Exactly as written, reproduce the lines from the one that contains "R7: 750 (U4/PB0, W18) -> none" through the end of the records.

__________

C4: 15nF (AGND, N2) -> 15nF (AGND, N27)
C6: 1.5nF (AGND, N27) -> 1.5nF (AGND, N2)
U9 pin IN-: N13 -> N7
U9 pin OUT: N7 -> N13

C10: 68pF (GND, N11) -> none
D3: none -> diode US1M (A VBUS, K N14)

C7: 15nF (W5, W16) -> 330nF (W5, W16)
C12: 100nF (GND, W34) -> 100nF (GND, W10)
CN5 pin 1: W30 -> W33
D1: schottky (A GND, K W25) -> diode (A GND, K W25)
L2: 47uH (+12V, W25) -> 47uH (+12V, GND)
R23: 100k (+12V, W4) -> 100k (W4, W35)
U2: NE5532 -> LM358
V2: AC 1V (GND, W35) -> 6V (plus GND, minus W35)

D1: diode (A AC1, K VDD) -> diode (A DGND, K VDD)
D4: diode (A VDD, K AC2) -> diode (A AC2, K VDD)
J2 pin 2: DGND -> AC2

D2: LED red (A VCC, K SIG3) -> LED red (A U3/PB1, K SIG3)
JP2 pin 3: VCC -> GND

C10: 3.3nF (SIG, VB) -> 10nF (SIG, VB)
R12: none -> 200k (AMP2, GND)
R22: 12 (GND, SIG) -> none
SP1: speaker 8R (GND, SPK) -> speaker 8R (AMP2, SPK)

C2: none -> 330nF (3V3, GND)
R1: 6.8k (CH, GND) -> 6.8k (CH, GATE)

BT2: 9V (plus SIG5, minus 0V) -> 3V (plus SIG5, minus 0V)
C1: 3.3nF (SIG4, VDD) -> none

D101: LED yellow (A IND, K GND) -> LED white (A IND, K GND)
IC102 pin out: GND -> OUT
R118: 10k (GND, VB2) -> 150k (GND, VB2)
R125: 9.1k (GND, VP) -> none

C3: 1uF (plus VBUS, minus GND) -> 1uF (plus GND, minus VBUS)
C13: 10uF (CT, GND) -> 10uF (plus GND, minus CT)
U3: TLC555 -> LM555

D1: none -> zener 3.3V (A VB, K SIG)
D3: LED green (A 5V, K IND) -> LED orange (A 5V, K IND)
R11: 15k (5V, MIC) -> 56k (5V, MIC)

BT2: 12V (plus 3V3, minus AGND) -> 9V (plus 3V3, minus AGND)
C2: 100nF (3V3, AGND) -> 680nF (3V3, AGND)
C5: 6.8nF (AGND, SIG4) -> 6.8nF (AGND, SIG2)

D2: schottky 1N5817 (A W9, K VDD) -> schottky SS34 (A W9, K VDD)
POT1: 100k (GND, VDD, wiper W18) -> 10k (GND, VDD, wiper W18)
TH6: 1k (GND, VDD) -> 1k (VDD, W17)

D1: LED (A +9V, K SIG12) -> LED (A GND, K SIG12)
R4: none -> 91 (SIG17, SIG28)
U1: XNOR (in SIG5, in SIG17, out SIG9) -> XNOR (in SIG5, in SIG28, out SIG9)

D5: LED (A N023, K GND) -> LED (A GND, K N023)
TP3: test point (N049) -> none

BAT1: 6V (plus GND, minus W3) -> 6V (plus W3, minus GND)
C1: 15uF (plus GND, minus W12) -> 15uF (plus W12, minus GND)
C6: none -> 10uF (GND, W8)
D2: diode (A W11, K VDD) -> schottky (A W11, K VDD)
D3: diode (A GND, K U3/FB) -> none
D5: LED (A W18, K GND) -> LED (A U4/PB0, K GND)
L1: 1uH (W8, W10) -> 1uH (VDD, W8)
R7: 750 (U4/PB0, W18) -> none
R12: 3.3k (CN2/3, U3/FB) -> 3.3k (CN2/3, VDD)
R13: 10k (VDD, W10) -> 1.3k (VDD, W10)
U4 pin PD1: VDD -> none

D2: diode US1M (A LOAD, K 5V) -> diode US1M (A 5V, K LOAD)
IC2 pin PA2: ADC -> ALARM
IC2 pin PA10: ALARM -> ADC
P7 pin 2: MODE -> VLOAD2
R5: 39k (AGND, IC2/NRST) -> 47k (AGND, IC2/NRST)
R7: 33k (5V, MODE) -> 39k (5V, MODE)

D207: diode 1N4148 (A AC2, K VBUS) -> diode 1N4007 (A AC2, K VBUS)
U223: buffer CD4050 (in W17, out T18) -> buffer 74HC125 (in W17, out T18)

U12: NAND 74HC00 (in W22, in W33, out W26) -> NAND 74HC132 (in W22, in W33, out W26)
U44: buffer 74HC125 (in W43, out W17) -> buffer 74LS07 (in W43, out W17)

__________

_TASK SOLUTION_:
R7: 750 (U4/PB0, W18) -> none
R12: 3.3k (CN2/3, U3/FB) -> 3.3k (CN2/3, VDD)
R13: 10k (VDD, W10) -> 1.3k (VDD, W10)
U4 pin PD1: VDD -> none

D2: diode US1M (A LOAD, K 5V) -> diode US1M (A 5V, K LOAD)
IC2 pin PA2: ADC -> ALARM
IC2 pin PA10: ALARM -> ADC
P7 pin 2: MODE -> VLOAD2
R5: 39k (AGND, IC2/NRST) -> 47k (AGND, IC2/NRST)
R7: 33k (5V, MODE) -> 39k (5V, MODE)

D207: diode 1N4148 (A AC2, K VBUS) -> diode 1N4007 (A AC2, K VBUS)
U223: buffer CD4050 (in W17, out T18) -> buffer 74HC125 (in W17, out T18)

U12: NAND 74HC00 (in W22, in W33, out W26) -> NAND 74HC132 (in W22, in W33, out W26)
U44: buffer 74HC125 (in W43, out W17) -> buffer 74LS07 (in W43, out W17)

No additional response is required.